>>>>

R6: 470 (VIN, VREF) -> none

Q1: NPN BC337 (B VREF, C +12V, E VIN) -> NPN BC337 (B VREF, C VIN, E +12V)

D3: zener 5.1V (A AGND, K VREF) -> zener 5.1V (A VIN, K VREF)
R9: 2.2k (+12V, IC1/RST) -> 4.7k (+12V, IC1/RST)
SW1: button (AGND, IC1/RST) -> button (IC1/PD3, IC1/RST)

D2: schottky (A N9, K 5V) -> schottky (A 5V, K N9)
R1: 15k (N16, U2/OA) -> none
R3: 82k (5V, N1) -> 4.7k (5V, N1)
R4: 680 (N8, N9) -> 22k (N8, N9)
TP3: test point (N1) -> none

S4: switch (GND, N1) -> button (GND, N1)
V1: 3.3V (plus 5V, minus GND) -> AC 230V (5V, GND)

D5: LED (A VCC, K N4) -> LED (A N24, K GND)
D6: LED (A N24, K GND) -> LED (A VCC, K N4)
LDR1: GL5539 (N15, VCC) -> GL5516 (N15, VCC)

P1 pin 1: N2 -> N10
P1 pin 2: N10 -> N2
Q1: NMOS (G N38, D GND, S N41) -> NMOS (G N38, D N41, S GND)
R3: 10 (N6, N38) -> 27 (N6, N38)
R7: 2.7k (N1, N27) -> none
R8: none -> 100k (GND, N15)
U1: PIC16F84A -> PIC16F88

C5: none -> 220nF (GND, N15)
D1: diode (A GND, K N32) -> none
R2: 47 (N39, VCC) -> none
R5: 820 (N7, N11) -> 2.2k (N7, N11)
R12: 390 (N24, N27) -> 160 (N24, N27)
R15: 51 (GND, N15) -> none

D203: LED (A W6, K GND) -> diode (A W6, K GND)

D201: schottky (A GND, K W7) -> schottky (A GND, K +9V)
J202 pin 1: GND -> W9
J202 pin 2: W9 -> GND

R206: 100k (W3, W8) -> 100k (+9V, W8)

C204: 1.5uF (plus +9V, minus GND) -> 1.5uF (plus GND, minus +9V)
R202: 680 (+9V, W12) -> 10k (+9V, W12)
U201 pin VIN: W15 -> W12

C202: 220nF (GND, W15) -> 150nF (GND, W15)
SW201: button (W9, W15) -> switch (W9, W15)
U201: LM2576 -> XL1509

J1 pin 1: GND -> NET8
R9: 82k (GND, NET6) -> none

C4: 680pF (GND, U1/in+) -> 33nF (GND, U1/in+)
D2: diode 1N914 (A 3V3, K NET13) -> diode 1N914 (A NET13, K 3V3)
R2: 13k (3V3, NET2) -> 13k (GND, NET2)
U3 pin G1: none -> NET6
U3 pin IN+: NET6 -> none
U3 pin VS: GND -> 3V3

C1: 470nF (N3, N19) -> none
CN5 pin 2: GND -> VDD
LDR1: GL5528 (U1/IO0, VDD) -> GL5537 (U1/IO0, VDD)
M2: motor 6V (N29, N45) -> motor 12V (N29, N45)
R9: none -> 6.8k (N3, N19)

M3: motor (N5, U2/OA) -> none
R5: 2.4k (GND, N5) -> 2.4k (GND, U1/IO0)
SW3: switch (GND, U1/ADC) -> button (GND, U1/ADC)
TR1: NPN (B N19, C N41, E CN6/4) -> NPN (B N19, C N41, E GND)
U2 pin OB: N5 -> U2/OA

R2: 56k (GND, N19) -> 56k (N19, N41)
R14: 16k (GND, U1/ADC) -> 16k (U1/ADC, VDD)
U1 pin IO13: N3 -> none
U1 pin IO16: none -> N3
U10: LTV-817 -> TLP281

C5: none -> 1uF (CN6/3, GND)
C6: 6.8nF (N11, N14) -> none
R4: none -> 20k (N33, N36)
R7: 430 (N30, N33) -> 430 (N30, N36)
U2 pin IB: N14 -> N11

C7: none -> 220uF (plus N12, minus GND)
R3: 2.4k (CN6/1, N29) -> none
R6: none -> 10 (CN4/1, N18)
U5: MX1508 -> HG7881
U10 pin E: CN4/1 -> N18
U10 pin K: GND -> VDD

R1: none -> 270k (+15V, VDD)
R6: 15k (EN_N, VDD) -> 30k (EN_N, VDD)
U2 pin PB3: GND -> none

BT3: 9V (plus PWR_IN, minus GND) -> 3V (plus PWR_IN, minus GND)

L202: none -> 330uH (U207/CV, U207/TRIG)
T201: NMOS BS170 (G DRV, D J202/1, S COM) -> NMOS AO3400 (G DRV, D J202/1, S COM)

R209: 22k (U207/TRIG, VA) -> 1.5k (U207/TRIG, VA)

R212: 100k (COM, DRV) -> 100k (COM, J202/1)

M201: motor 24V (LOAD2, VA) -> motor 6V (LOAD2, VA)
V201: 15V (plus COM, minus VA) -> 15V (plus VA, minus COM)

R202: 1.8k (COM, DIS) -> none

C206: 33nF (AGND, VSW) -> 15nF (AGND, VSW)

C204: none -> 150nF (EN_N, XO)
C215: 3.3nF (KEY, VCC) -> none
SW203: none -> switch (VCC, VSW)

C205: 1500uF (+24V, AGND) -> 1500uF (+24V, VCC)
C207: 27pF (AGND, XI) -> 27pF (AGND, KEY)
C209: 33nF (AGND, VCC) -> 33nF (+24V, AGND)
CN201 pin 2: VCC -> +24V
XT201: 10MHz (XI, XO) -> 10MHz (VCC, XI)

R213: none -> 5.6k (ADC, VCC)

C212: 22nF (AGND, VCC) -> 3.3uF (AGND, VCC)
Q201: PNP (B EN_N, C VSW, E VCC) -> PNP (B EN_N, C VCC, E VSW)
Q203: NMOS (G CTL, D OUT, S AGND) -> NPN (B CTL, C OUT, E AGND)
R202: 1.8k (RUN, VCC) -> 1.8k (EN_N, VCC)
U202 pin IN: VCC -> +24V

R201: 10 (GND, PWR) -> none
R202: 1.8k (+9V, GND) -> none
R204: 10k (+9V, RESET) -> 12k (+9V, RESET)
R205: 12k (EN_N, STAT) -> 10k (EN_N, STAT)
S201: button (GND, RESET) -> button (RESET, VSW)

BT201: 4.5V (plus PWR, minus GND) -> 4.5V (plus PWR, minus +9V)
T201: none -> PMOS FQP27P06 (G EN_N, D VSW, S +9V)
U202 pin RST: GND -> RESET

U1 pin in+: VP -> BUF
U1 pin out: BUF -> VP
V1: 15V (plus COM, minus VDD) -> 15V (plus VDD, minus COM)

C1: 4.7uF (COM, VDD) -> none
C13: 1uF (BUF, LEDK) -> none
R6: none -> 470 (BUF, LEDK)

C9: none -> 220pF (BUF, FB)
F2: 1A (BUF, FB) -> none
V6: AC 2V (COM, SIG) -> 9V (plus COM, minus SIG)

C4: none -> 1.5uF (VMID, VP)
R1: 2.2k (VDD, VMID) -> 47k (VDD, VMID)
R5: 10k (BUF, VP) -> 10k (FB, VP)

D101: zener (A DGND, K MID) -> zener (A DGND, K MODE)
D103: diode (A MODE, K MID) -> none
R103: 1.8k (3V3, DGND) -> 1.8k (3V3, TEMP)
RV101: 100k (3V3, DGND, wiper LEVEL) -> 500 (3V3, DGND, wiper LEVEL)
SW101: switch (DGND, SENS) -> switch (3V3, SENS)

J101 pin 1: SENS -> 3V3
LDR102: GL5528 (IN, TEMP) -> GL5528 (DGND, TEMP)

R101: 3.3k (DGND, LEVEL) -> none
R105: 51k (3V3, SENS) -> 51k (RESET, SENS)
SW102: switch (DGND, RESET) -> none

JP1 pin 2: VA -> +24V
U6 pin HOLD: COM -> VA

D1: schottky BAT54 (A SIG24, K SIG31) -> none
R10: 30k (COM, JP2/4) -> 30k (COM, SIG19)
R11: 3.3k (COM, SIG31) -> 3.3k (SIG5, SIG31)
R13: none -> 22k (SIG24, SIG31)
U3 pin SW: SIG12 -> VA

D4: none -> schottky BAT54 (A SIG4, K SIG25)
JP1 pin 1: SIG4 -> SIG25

<<<<

Please give an exact copy of the lines above, beginning with the line containing "C1: 4.7uF (COM, VDD) -> none" and running through the line containing "J101 pin 1: SENS -> 3V3", and of no other lines.

◆ **Response to this task**
C1: 4.7uF (COM, VDD) -> none
C13: 1uF (BUF, LEDK) -> none
R6: none -> 470 (BUF, LEDK)

C9: none -> 220pF (BUF, FB)
F2: 1A (BUF, FB) -> none
V6: AC 2V (COM, SIG) -> 9V (plus COM, minus SIG)

C4: none -> 1.5uF (VMID, VP)
R1: 2.2k (VDD, VMID) -> 47k (VDD, VMID)
R5: 10k (BUF, VP) -> 10k (FB, VP)

D101: zener (A DGND, K MID) -> zener (A DGND, K MODE)
D103: diode (A MODE, K MID) -> none
R103: 1.8k (3V3, DGND) -> 1.8k (3V3, TEMP)
RV101: 100k (3V3, DGND, wiper LEVEL) -> 500 (3V3, DGND, wiper LEVEL)
SW101: switch (DGND, SENS) -> switch (3V3, SENS)

J101 pin 1: SENS -> 3V3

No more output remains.